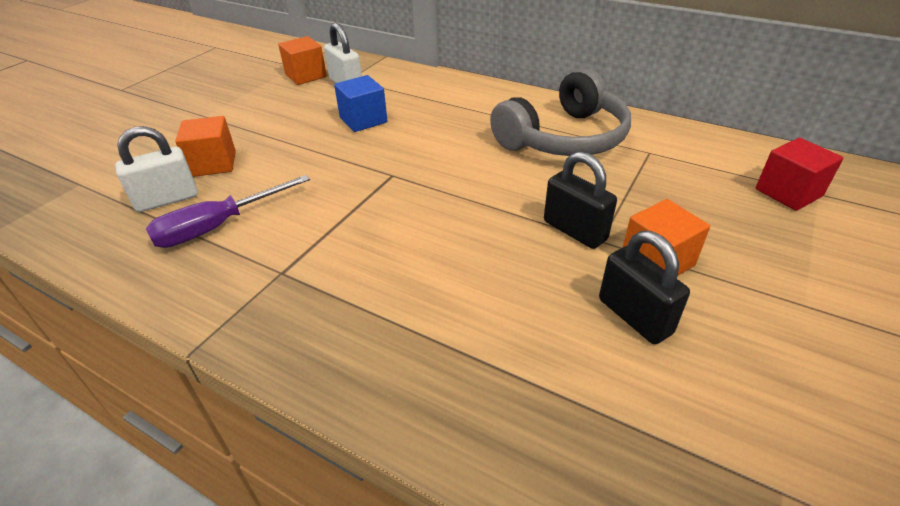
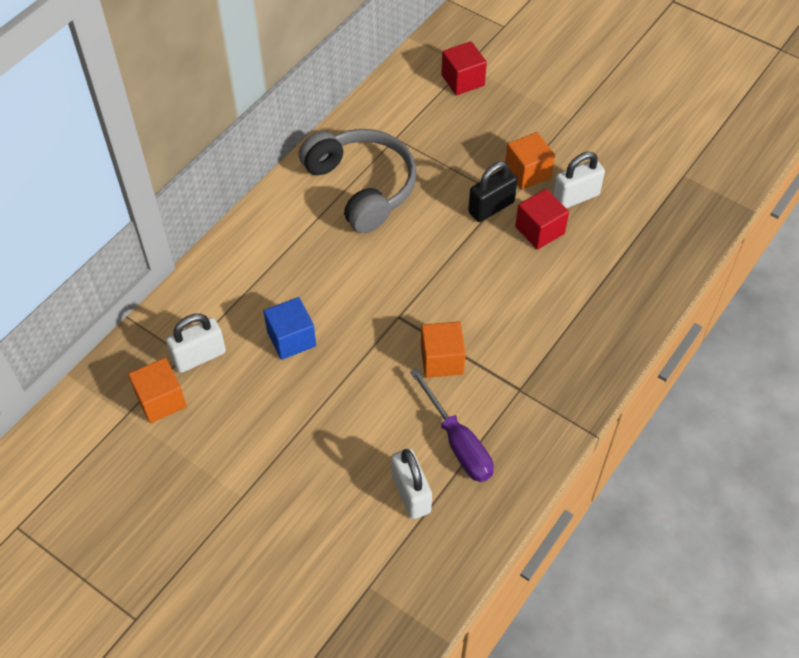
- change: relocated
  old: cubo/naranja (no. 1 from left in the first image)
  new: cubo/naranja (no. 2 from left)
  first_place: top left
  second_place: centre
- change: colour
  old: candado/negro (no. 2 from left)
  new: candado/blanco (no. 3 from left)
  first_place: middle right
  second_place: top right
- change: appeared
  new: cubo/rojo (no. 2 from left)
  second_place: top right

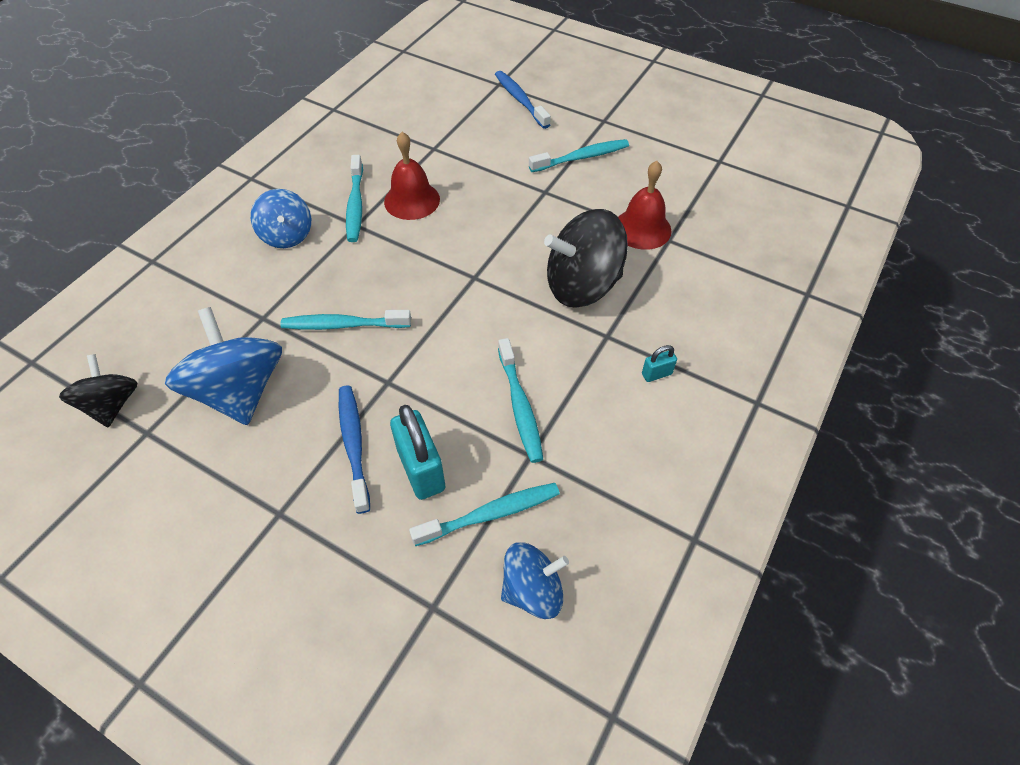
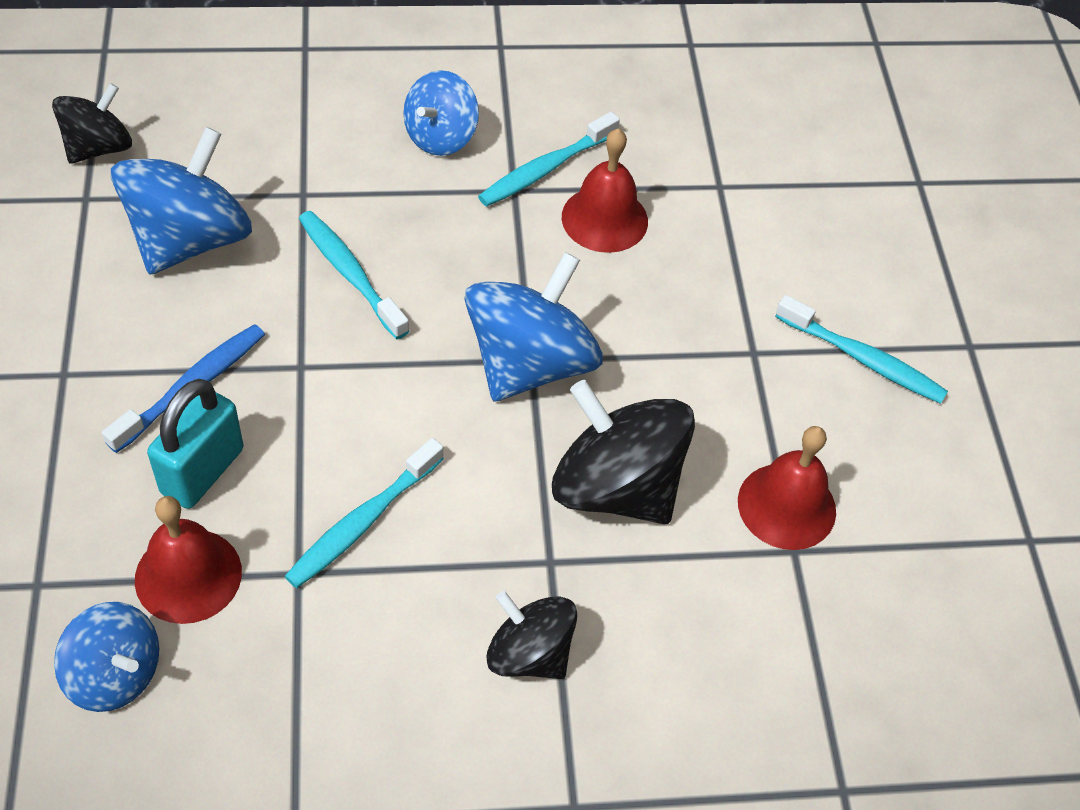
- change: exchanged
  old: cepillo de dientes/turquesa (no. 3 from left)
  new: campana/rojo (no. 1 from left)
  first_place: bottom centre
  second_place: bottom left
- change: missing
  old: cepillo de dientes/azul (no. 2 from left)
  first_place: top centre
- change: exchanged
  old: candado/turquesa (no. 2 from left)
  new: peonza/negro (no. 2 from left)
  first_place: centre
  second_place: bottom centre
- change: appeared
  new: peonza/azul (no. 4 from left)
  second_place: centre

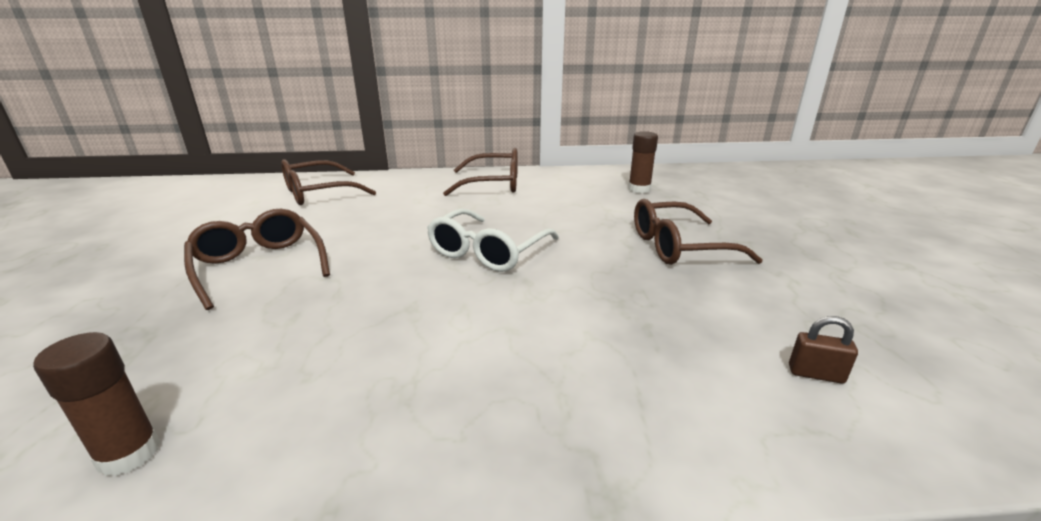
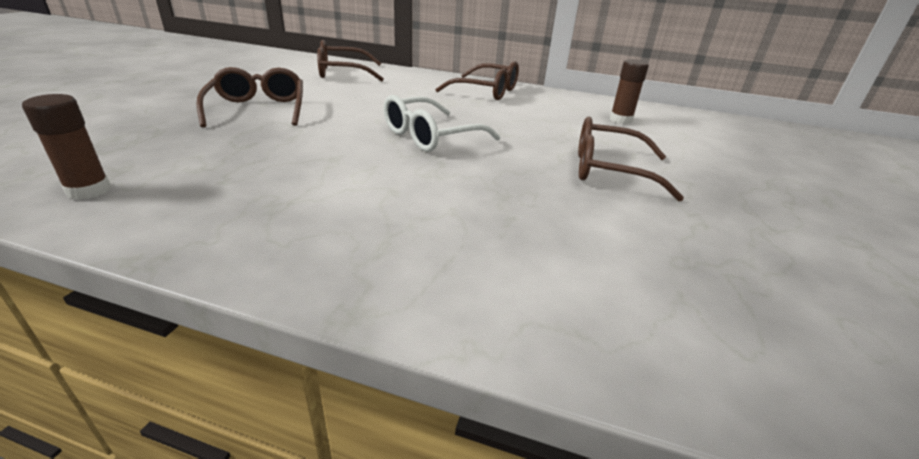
- change: missing
  old: candado/marrón
  first_place: bottom right

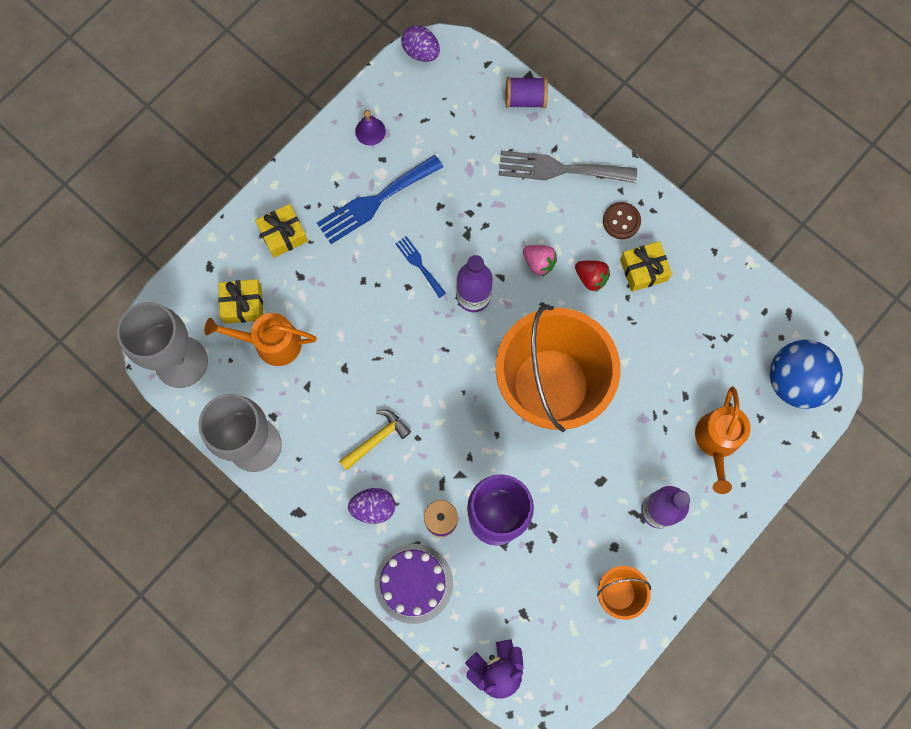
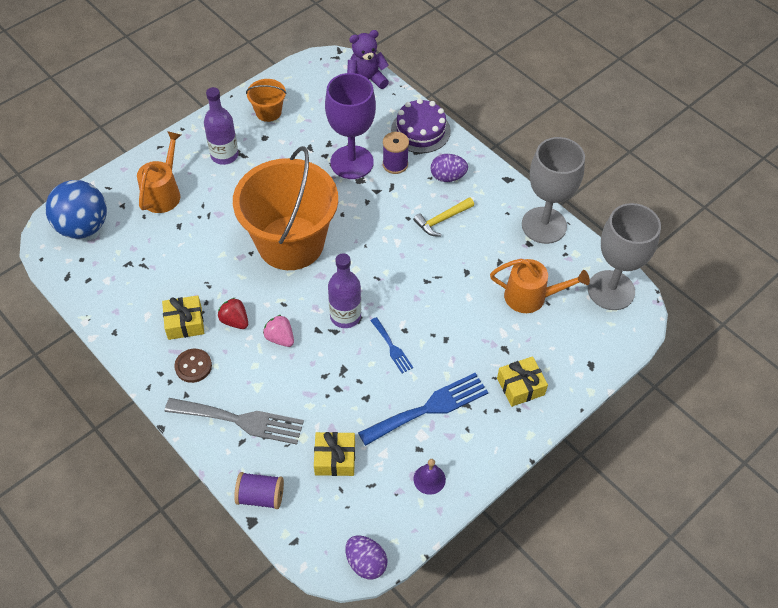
- change: relocated
  old: regalo/amarillo (no. 1 from left in the first image)
  new: regalo/amarillo (no. 2 from left)
  first_place: middle left
  second_place: bottom centre

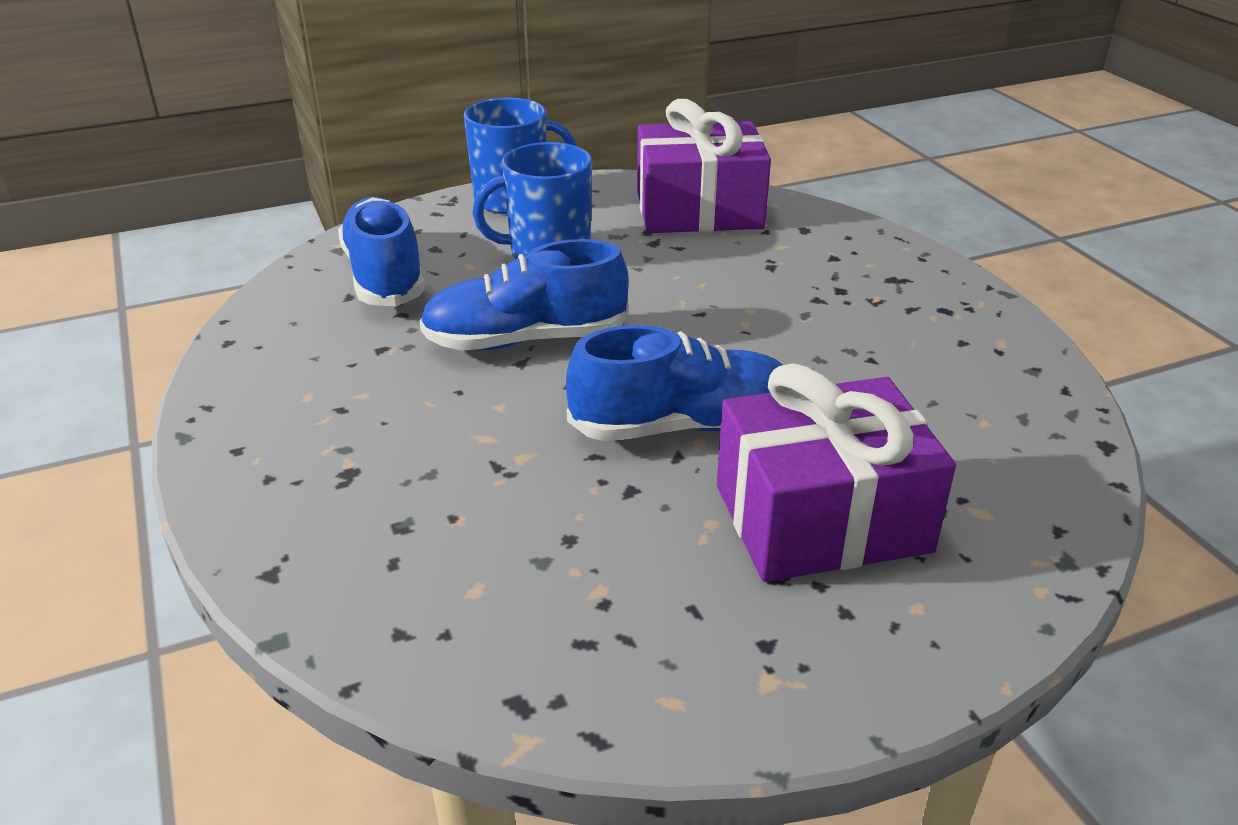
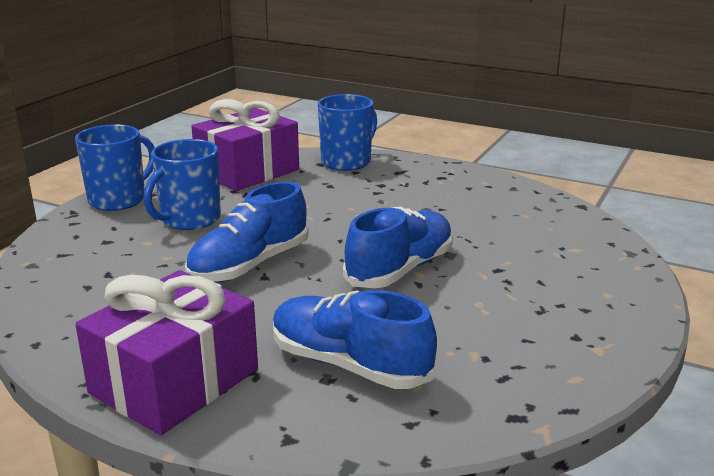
- change: relocated
  old: zapato/azul (no. 1 from left in the first image)
  new: zapato/azul (no. 2 from left)
  first_place: top left
  second_place: bottom centre
- change: relocated
  old: regalo/morado (no. 2 from left in the first image)
  new: regalo/morado (no. 1 from left)
  first_place: middle right
  second_place: bottom left
- change: appeared
  new: taza/azul (no. 3 from left)
  second_place: top centre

Directions: Transcribe the listing in full. Leave the pictures out.

Solution:
- change: relocated
  old: cubo/naranja (no. 1 from left in the first image)
  new: cubo/naranja (no. 2 from left)
  first_place: top left
  second_place: centre
- change: colour
  old: candado/negro (no. 2 from left)
  new: candado/blanco (no. 3 from left)
  first_place: middle right
  second_place: top right
- change: appeared
  new: cubo/rojo (no. 2 from left)
  second_place: top right

- change: exchanged
  old: cepillo de dientes/turquesa (no. 3 from left)
  new: campana/rojo (no. 1 from left)
  first_place: bottom centre
  second_place: bottom left
- change: missing
  old: cepillo de dientes/azul (no. 2 from left)
  first_place: top centre
- change: exchanged
  old: candado/turquesa (no. 2 from left)
  new: peonza/negro (no. 2 from left)
  first_place: centre
  second_place: bottom centre
- change: appeared
  new: peonza/azul (no. 4 from left)
  second_place: centre

- change: missing
  old: candado/marrón
  first_place: bottom right

- change: relocated
  old: regalo/amarillo (no. 1 from left in the first image)
  new: regalo/amarillo (no. 2 from left)
  first_place: middle left
  second_place: bottom centre

- change: relocated
  old: zapato/azul (no. 1 from left in the first image)
  new: zapato/azul (no. 2 from left)
  first_place: top left
  second_place: bottom centre
- change: relocated
  old: regalo/morado (no. 2 from left in the first image)
  new: regalo/morado (no. 1 from left)
  first_place: middle right
  second_place: bottom left
- change: appeared
  new: taza/azul (no. 3 from left)
  second_place: top centre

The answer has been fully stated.